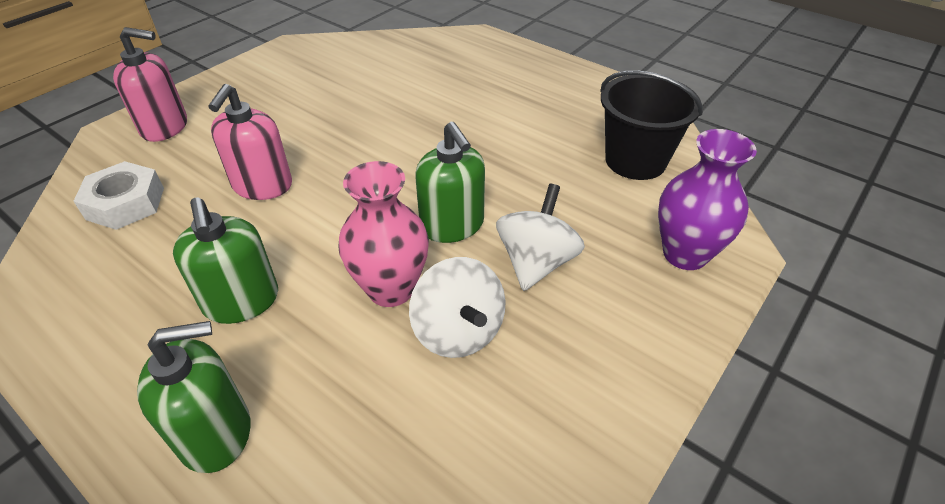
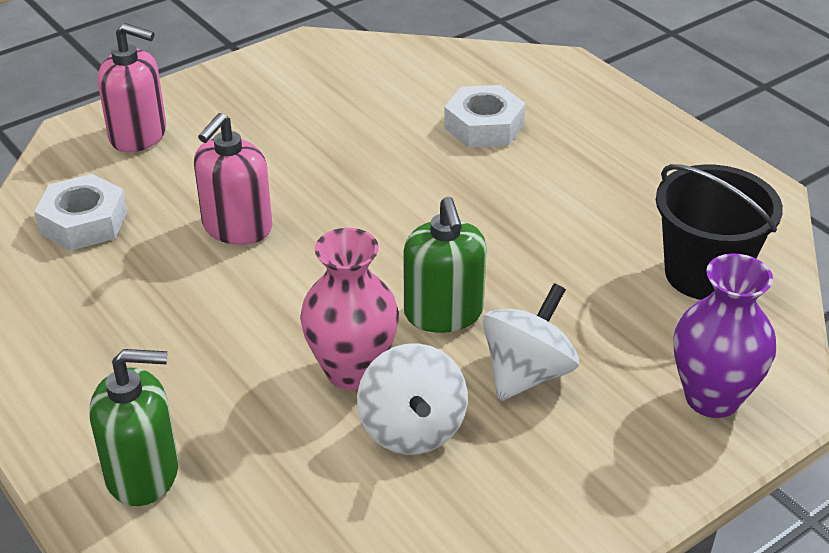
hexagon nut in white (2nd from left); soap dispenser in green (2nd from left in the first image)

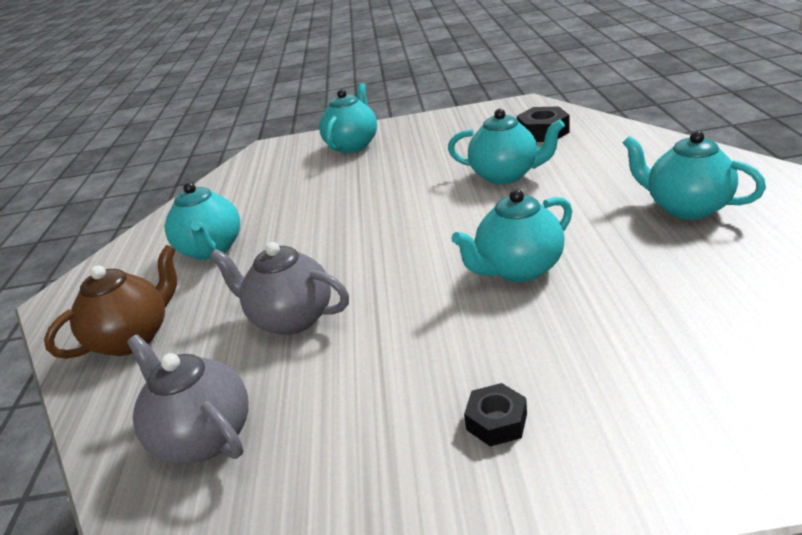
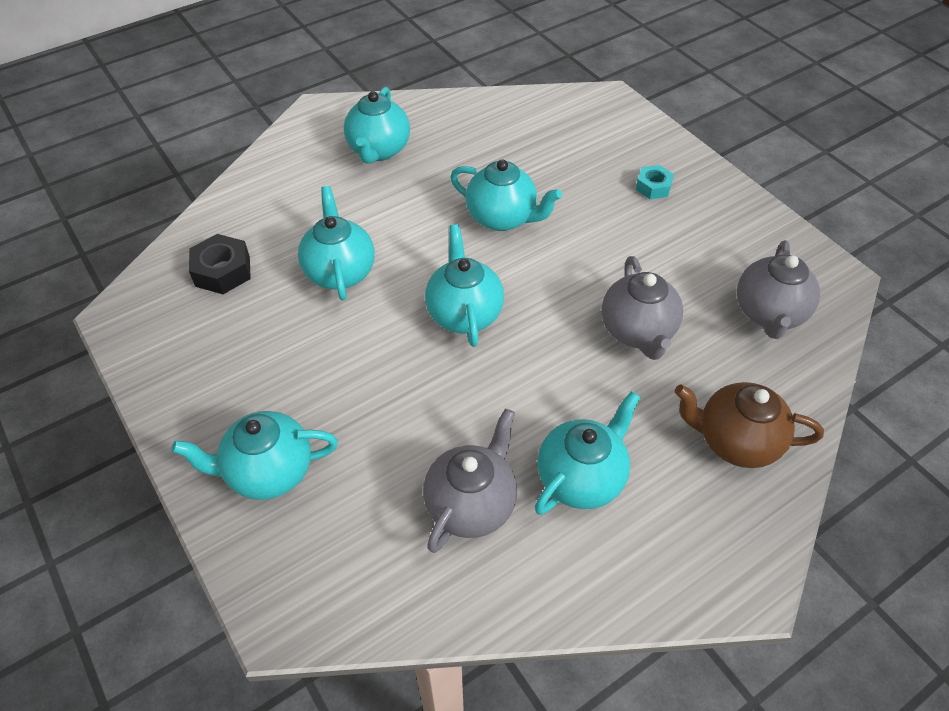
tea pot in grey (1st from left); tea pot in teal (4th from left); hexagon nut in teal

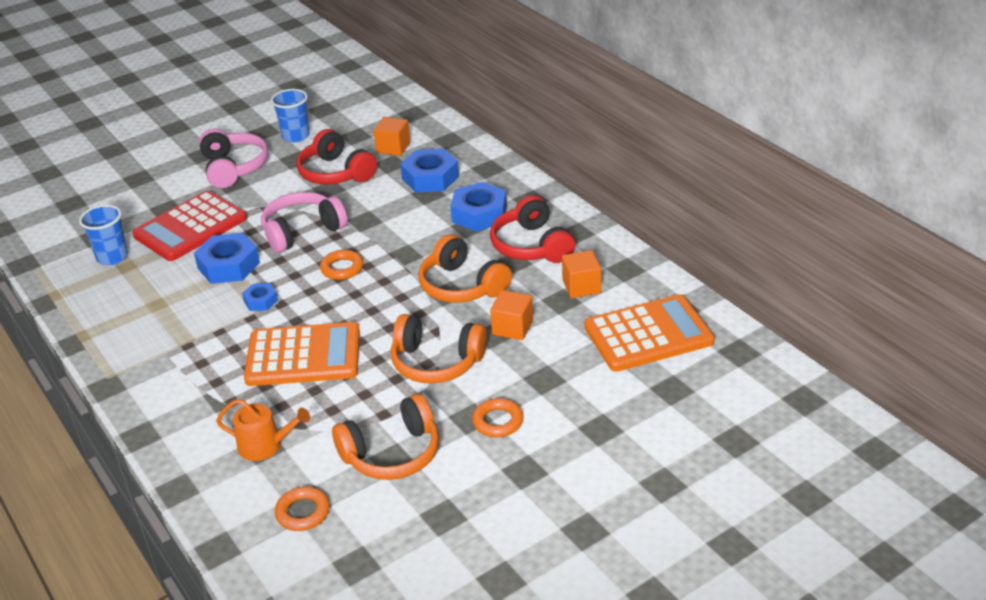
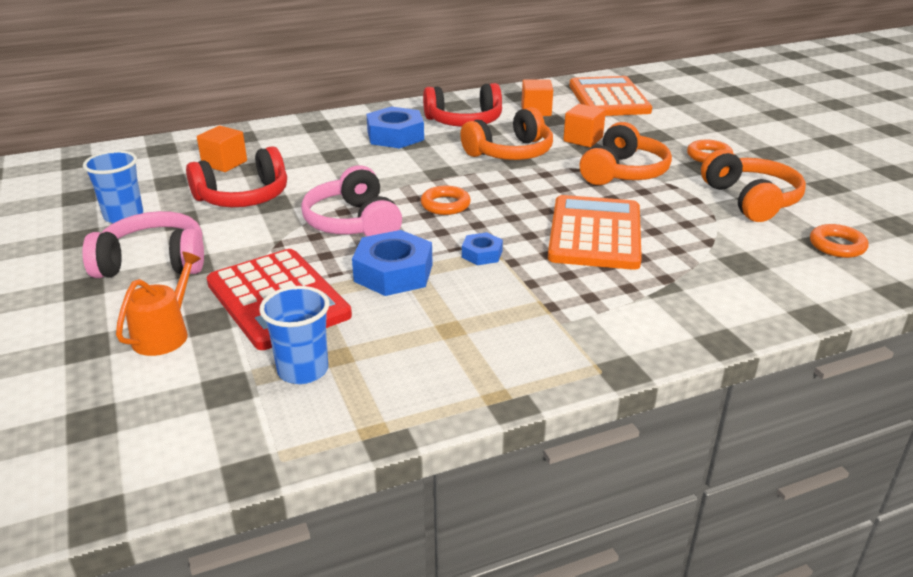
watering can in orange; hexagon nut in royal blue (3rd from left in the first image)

### About this exercise
Drop the pictures and reproduce the rest of the data above exactly.

### Solution for this exercise
hexagon nut in white (2nd from left); soap dispenser in green (2nd from left in the first image)

tea pot in grey (1st from left); tea pot in teal (4th from left); hexagon nut in teal

watering can in orange; hexagon nut in royal blue (3rd from left in the first image)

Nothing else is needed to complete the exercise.